▶ _SOURCE DATA_

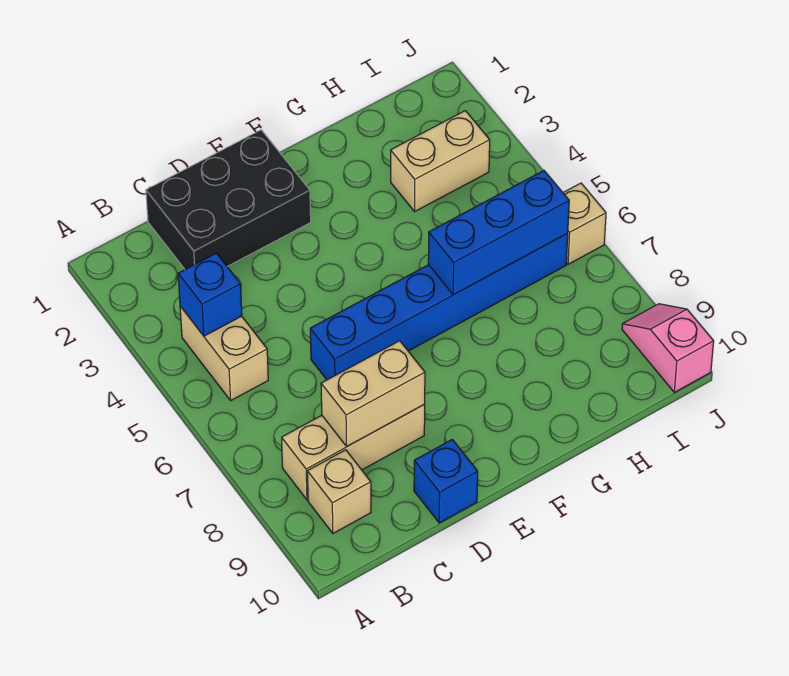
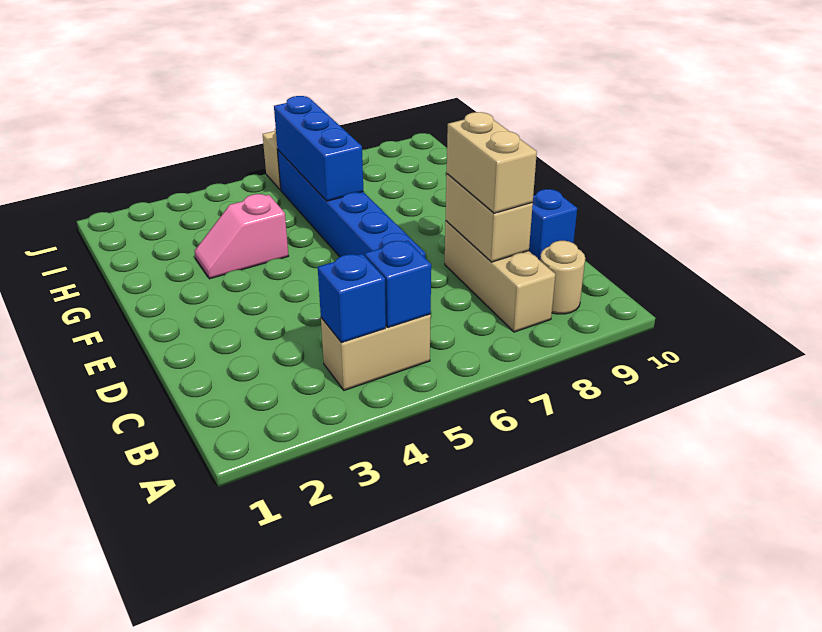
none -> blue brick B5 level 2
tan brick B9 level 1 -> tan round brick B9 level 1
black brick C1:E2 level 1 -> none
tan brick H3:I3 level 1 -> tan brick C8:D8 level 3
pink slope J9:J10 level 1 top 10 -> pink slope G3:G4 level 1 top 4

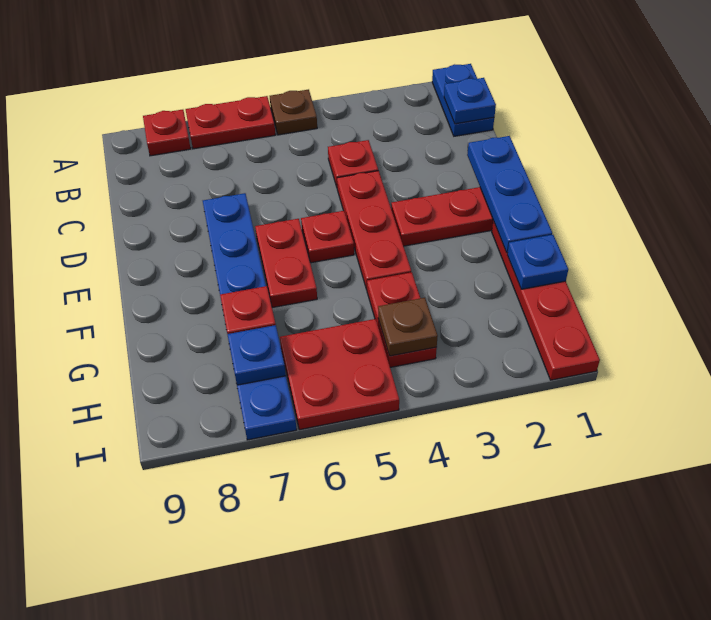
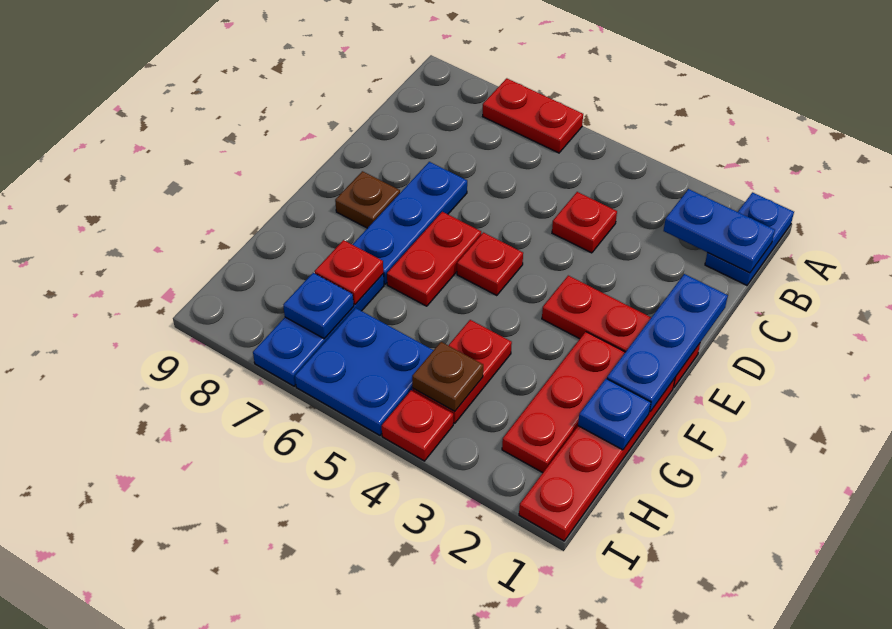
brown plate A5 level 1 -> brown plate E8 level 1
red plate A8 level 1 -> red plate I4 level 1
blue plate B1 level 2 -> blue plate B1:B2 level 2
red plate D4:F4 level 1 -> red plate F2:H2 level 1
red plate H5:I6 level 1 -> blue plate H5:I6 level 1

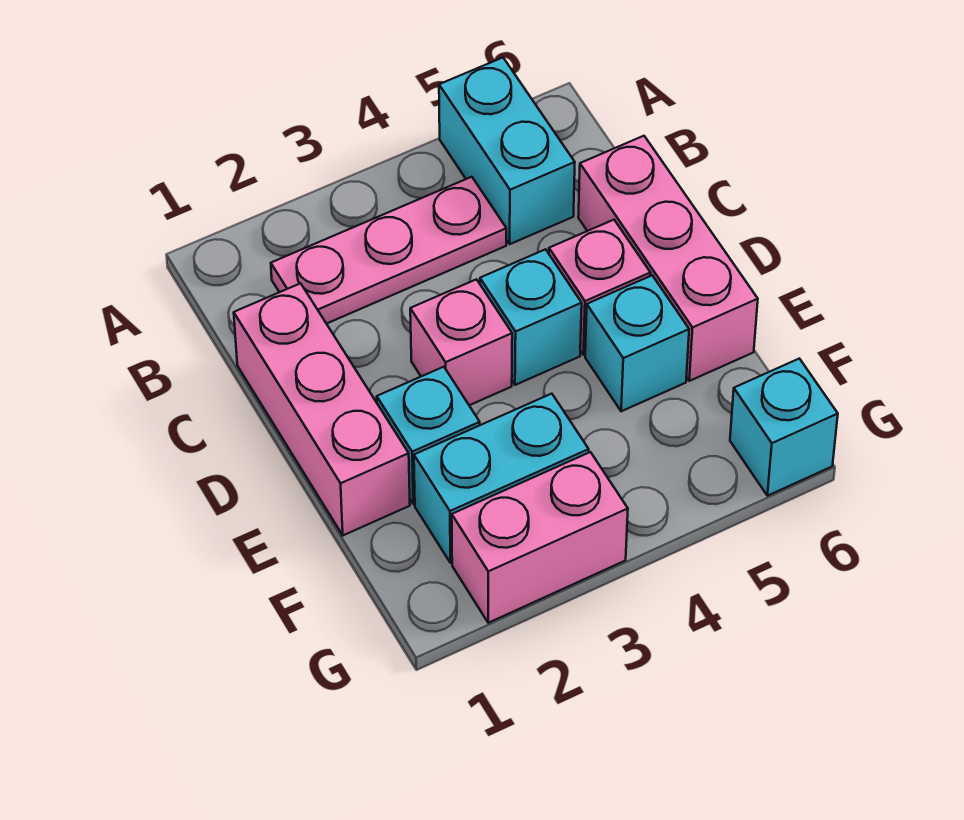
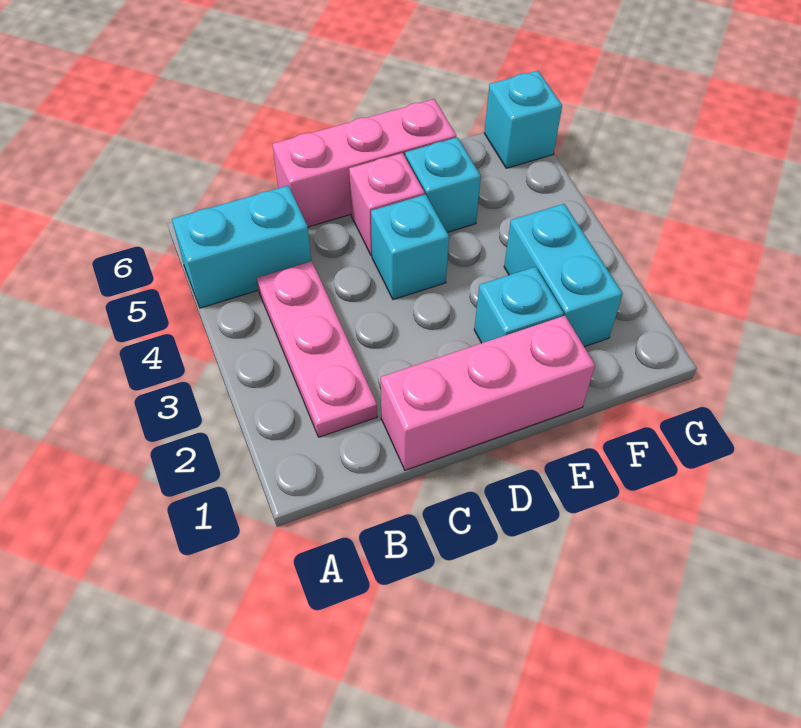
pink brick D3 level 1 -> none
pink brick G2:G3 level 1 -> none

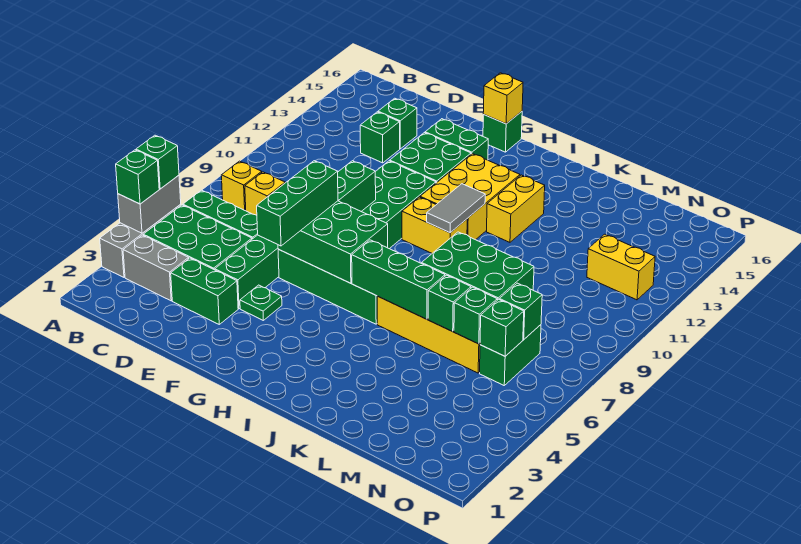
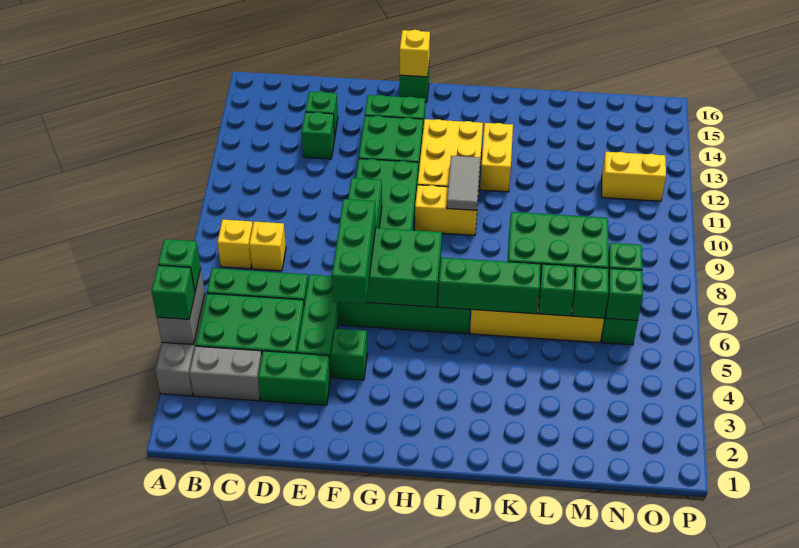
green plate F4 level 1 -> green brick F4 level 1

▶ _TASK PROMPT_
Output the material verbatim, skipping the images.

▶ _RESPONSE TO THE EXERCISE_
none -> blue brick B5 level 2
tan brick B9 level 1 -> tan round brick B9 level 1
black brick C1:E2 level 1 -> none
tan brick H3:I3 level 1 -> tan brick C8:D8 level 3
pink slope J9:J10 level 1 top 10 -> pink slope G3:G4 level 1 top 4

brown plate A5 level 1 -> brown plate E8 level 1
red plate A8 level 1 -> red plate I4 level 1
blue plate B1 level 2 -> blue plate B1:B2 level 2
red plate D4:F4 level 1 -> red plate F2:H2 level 1
red plate H5:I6 level 1 -> blue plate H5:I6 level 1

pink brick D3 level 1 -> none
pink brick G2:G3 level 1 -> none

green plate F4 level 1 -> green brick F4 level 1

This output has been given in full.